Aim of the exercise: Starting at the first line of the entries, extract each line up to and including the one that contains "black duck: 1 -> 0", but leave out the pictures.

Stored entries
########################################
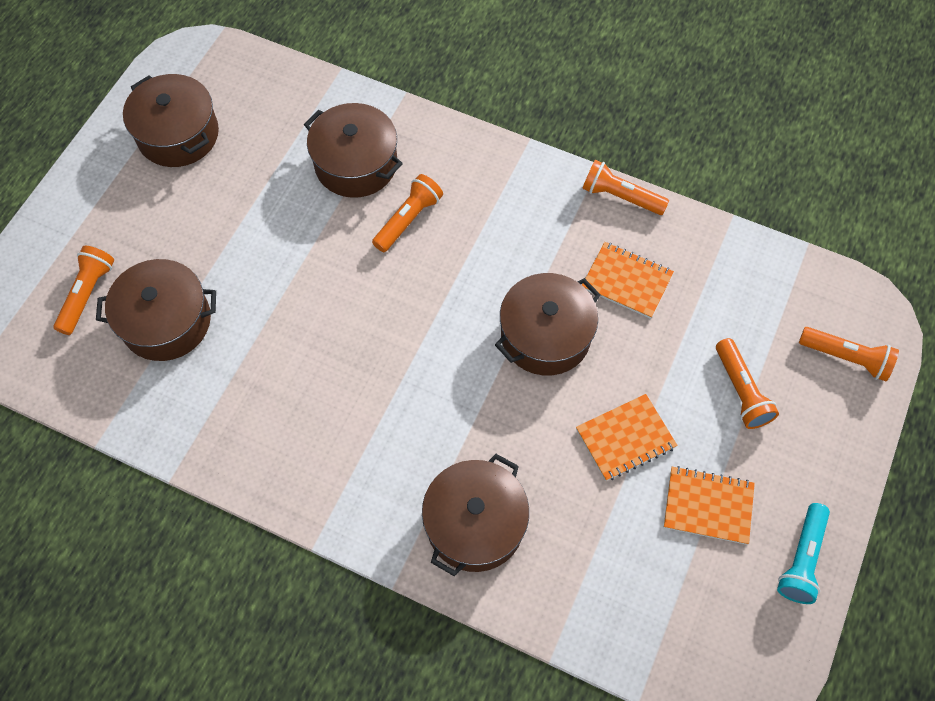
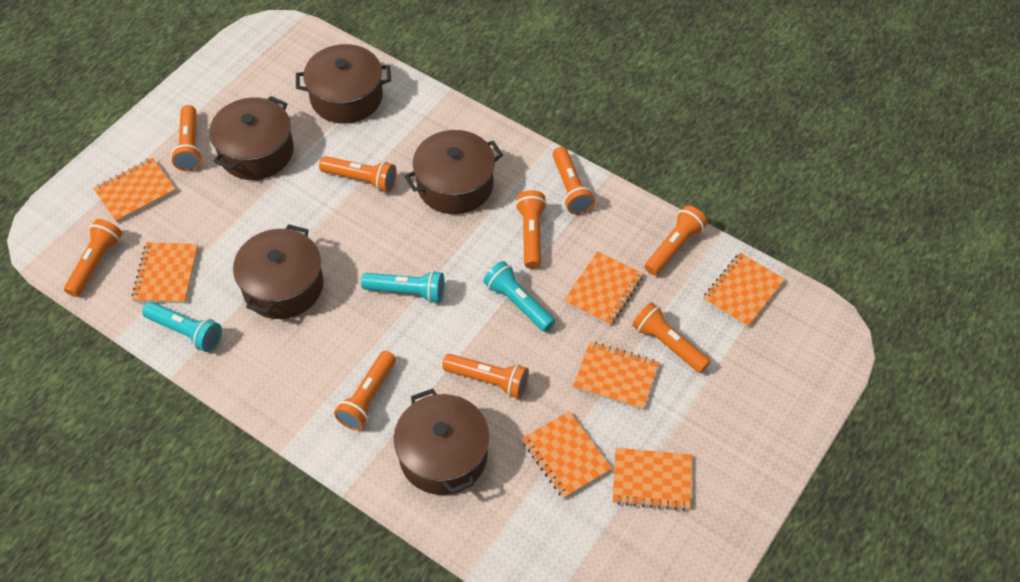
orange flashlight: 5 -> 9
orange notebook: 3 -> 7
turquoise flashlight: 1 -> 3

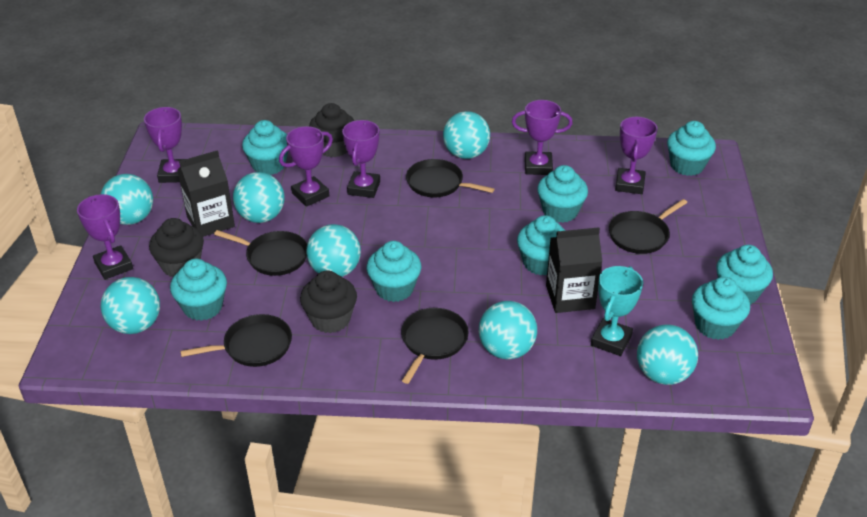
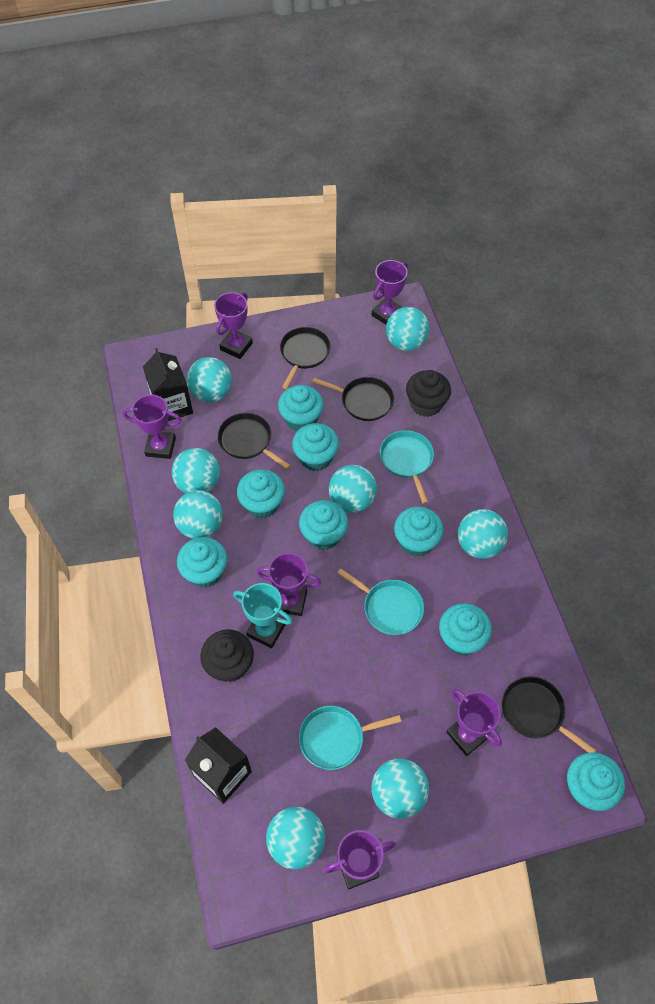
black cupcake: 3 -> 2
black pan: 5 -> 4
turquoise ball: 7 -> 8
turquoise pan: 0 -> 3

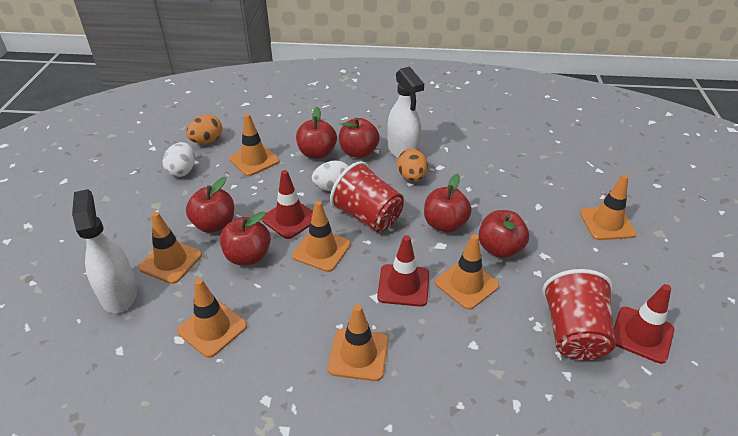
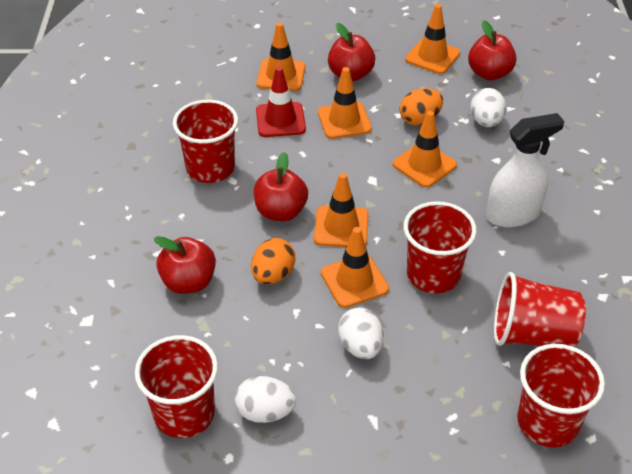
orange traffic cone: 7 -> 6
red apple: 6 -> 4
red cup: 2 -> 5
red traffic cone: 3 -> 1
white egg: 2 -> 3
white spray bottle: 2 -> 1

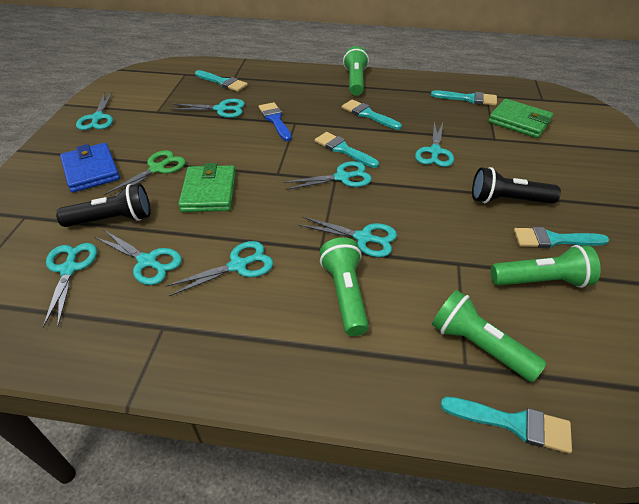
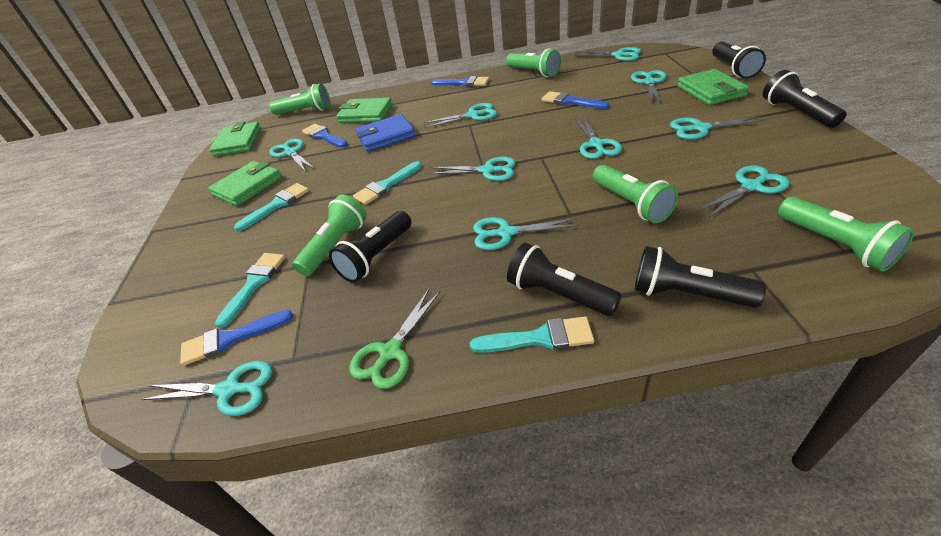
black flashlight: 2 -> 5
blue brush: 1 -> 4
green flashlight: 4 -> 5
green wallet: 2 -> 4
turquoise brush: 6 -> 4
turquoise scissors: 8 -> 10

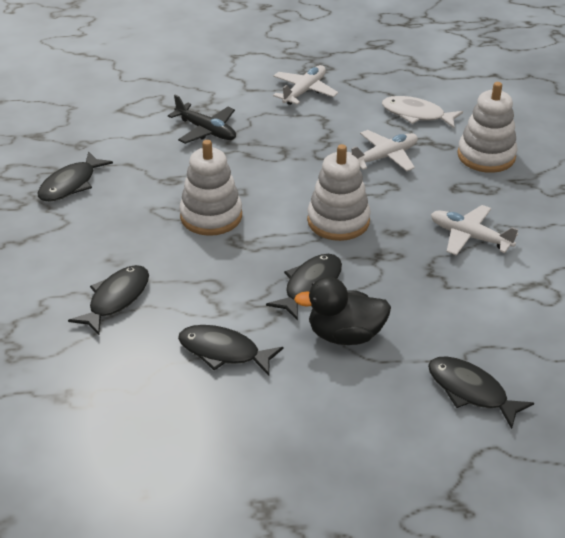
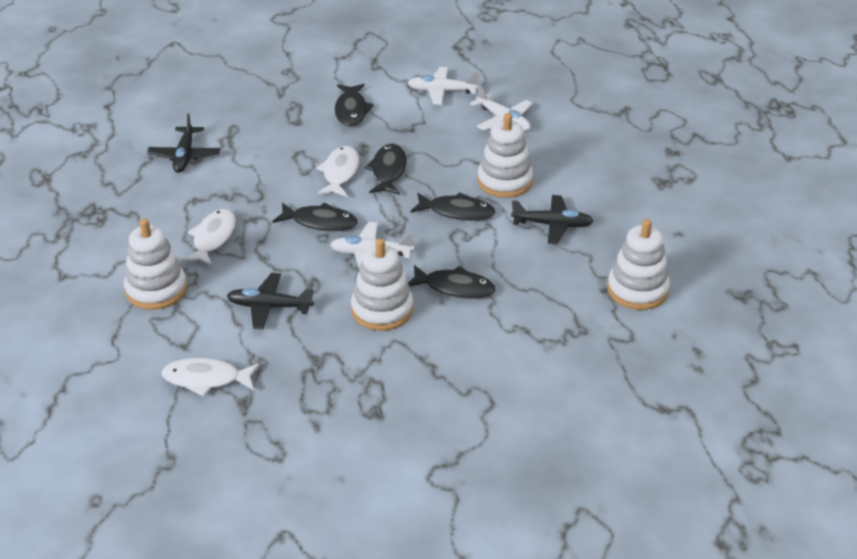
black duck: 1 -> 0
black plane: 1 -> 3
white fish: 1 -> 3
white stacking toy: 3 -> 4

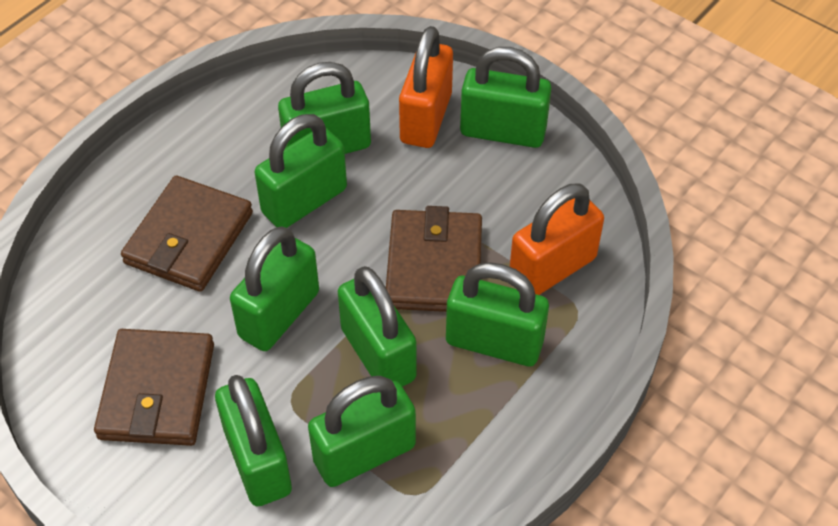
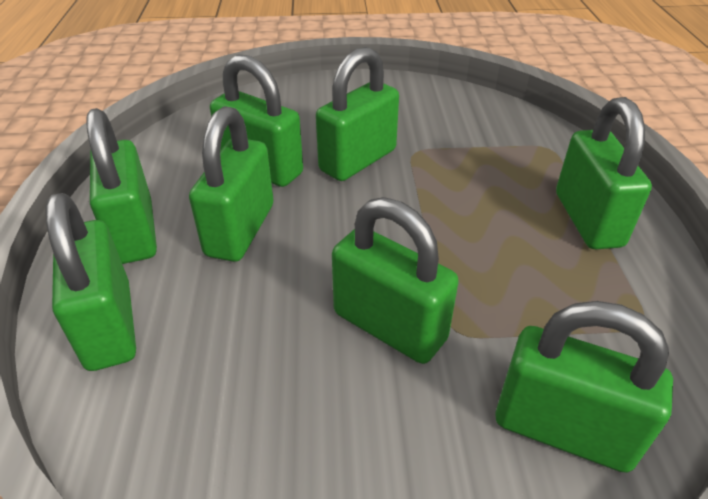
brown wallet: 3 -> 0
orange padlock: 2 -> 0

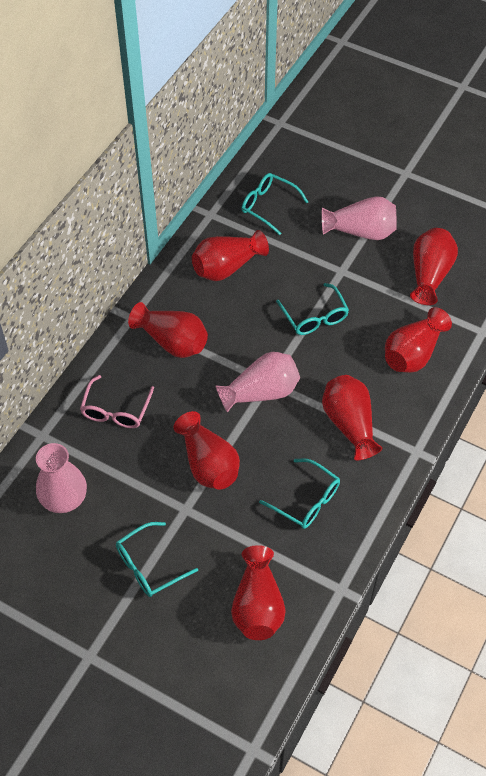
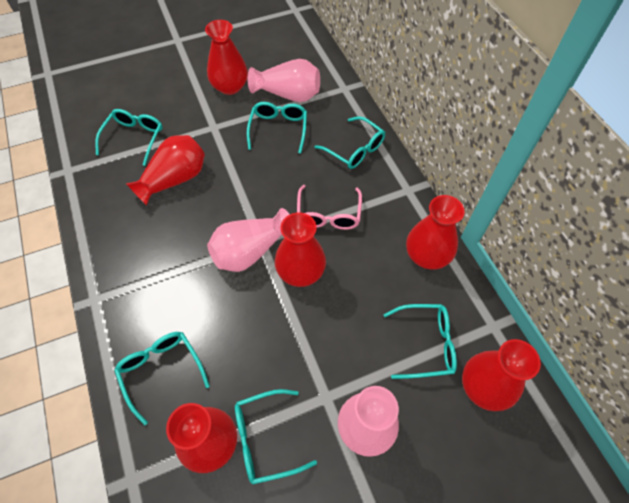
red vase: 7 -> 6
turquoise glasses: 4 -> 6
########################################
Answer to this task:
orange flashlight: 5 -> 9
orange notebook: 3 -> 7
turquoise flashlight: 1 -> 3

black cupcake: 3 -> 2
black pan: 5 -> 4
turquoise ball: 7 -> 8
turquoise pan: 0 -> 3

orange traffic cone: 7 -> 6
red apple: 6 -> 4
red cup: 2 -> 5
red traffic cone: 3 -> 1
white egg: 2 -> 3
white spray bottle: 2 -> 1

black flashlight: 2 -> 5
blue brush: 1 -> 4
green flashlight: 4 -> 5
green wallet: 2 -> 4
turquoise brush: 6 -> 4
turquoise scissors: 8 -> 10

black duck: 1 -> 0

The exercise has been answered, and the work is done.